• Data for the task:
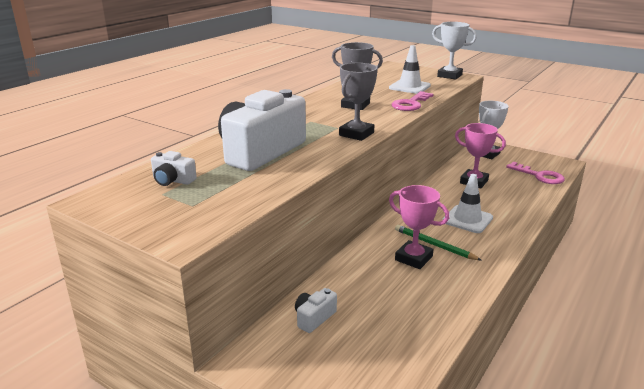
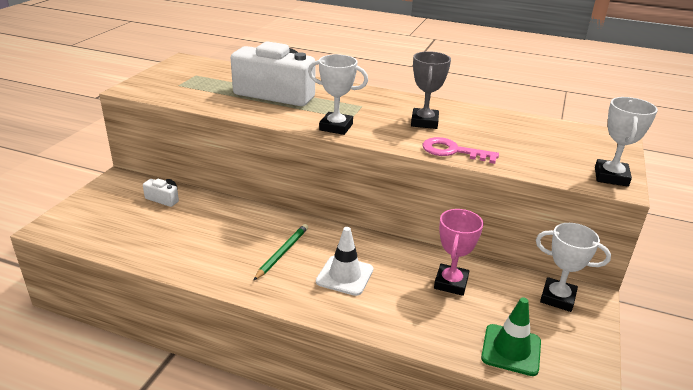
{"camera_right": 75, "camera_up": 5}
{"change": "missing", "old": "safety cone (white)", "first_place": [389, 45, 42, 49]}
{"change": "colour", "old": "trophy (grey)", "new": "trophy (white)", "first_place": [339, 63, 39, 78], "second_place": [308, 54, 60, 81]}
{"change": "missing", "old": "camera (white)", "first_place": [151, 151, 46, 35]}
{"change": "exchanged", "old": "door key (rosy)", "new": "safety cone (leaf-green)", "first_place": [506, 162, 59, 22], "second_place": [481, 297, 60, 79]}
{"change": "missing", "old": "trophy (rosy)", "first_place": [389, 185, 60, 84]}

• Task instructions: Go over the listing above and say how many lines contain the word "cone". Please give the number only.

• Exercise output: 2